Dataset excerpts
--------------------------------

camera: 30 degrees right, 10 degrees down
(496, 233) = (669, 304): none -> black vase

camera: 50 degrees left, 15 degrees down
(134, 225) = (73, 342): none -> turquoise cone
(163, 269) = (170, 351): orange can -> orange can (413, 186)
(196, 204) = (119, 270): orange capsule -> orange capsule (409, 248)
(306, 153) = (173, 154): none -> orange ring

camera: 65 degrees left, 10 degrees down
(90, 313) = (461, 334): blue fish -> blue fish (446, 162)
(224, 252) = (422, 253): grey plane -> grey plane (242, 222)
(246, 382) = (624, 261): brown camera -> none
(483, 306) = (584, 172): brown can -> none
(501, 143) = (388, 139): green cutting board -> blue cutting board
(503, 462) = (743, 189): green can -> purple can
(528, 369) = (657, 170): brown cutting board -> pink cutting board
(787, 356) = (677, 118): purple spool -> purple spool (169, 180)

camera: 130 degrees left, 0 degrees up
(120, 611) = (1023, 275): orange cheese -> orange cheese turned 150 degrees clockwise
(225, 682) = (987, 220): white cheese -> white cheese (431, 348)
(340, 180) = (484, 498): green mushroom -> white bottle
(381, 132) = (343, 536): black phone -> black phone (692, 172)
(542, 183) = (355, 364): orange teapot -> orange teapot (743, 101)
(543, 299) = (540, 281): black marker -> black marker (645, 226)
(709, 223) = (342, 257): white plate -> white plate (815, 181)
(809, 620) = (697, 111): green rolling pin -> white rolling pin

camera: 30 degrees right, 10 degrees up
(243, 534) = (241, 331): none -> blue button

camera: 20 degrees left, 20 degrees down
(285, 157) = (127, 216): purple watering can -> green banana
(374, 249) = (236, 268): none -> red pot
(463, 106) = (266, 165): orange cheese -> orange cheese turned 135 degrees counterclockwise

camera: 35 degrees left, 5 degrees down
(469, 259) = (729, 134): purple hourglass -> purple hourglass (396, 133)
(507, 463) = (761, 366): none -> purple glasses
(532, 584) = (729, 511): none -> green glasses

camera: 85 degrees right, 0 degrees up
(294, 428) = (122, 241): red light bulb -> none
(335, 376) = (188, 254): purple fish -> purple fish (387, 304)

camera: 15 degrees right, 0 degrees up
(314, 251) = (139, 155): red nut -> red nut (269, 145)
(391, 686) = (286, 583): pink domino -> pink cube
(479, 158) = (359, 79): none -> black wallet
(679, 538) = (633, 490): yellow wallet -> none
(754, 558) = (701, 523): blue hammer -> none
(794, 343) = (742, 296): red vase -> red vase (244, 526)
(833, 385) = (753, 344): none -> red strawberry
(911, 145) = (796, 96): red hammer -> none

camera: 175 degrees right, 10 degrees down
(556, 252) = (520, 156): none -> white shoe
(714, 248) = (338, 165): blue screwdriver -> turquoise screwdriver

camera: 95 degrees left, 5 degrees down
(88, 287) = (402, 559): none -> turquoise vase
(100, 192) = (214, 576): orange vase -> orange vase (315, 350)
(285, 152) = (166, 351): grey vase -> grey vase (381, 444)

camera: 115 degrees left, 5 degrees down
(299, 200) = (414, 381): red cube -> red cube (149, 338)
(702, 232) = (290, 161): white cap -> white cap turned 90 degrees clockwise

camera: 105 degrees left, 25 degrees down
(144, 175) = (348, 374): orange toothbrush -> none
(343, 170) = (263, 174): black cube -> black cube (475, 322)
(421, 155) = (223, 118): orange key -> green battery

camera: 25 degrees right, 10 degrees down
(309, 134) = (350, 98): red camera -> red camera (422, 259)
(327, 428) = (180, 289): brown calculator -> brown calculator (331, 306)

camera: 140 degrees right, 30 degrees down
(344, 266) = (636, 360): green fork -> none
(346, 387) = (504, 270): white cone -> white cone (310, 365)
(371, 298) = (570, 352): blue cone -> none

--------------------------------

> [ACTIVITY] Reproduce exactly the lines from the one with "(702, 232) = (290, 161): white" through the last line of the entries, keeping both of those lines and nothing else.

> [EXERCISE RESPONSE]
(702, 232) = (290, 161): white cap -> white cap turned 90 degrees clockwise

camera: 105 degrees left, 25 degrees down
(144, 175) = (348, 374): orange toothbrush -> none
(343, 170) = (263, 174): black cube -> black cube (475, 322)
(421, 155) = (223, 118): orange key -> green battery

camera: 25 degrees right, 10 degrees down
(309, 134) = (350, 98): red camera -> red camera (422, 259)
(327, 428) = (180, 289): brown calculator -> brown calculator (331, 306)

camera: 140 degrees right, 30 degrees down
(344, 266) = (636, 360): green fork -> none
(346, 387) = (504, 270): white cone -> white cone (310, 365)
(371, 298) = (570, 352): blue cone -> none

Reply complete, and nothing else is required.